Objective
Please lay out the rows below as a JSON list of strings, one string per line and blank lines left out, starting at the line that contains "Vinebrook (144, 1164)" and ending at the line that contains "Manish (1395, 1645)", both included.

## START Extracted information

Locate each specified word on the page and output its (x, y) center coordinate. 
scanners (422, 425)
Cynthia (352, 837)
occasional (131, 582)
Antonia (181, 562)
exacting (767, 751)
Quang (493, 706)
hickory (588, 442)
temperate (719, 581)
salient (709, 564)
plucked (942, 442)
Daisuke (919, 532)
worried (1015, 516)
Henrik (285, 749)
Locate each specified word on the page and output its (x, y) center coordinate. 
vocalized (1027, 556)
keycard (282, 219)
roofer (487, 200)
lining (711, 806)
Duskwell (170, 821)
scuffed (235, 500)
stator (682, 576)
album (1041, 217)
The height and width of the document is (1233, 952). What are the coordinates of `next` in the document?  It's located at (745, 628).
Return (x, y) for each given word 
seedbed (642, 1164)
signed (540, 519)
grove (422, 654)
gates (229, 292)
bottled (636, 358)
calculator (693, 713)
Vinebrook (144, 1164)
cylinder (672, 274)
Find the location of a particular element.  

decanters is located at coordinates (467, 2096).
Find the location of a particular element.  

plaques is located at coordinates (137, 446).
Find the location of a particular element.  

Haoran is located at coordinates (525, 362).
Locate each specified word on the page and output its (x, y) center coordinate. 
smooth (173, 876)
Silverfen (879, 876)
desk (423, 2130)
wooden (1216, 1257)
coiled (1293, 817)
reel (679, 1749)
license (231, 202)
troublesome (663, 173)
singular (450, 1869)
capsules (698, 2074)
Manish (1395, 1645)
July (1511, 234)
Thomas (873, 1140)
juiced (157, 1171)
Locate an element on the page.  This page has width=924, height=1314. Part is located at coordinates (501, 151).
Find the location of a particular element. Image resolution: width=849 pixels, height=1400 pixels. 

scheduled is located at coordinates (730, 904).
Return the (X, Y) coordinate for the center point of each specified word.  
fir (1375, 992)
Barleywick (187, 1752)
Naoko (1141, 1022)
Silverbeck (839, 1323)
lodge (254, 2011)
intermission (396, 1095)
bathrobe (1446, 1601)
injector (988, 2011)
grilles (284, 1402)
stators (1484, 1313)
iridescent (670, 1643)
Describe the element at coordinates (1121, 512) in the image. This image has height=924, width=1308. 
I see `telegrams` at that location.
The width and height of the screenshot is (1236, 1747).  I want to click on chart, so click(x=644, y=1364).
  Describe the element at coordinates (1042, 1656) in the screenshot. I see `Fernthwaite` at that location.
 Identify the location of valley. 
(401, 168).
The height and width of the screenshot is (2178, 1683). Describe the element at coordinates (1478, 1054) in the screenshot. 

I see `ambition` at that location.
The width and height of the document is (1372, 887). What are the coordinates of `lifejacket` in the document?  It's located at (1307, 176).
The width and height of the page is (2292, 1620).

## END Extracted information

Reply
[
  "Vinebrook (144, 1164)",
  "cylinder (672, 274)",
  "Find the location of a particular element.  ",
  "decanters is located at coordinates (467, 2096).",
  "Find the location of a particular element.  ",
  "plaques is located at coordinates (137, 446).",
  "Find the location of a particular element.  ",
  "Haoran is located at coordinates (525, 362).",
  "Locate each specified word on the page and output its (x, y) center coordinate. ",
  "smooth (173, 876)",
  "Silverfen (879, 876)",
  "desk (423, 2130)",
  "wooden (1216, 1257)",
  "coiled (1293, 817)",
  "reel (679, 1749)",
  "license (231, 202)",
  "troublesome (663, 173)",
  "singular (450, 1869)",
  "capsules (698, 2074)",
  "Manish (1395, 1645)"
]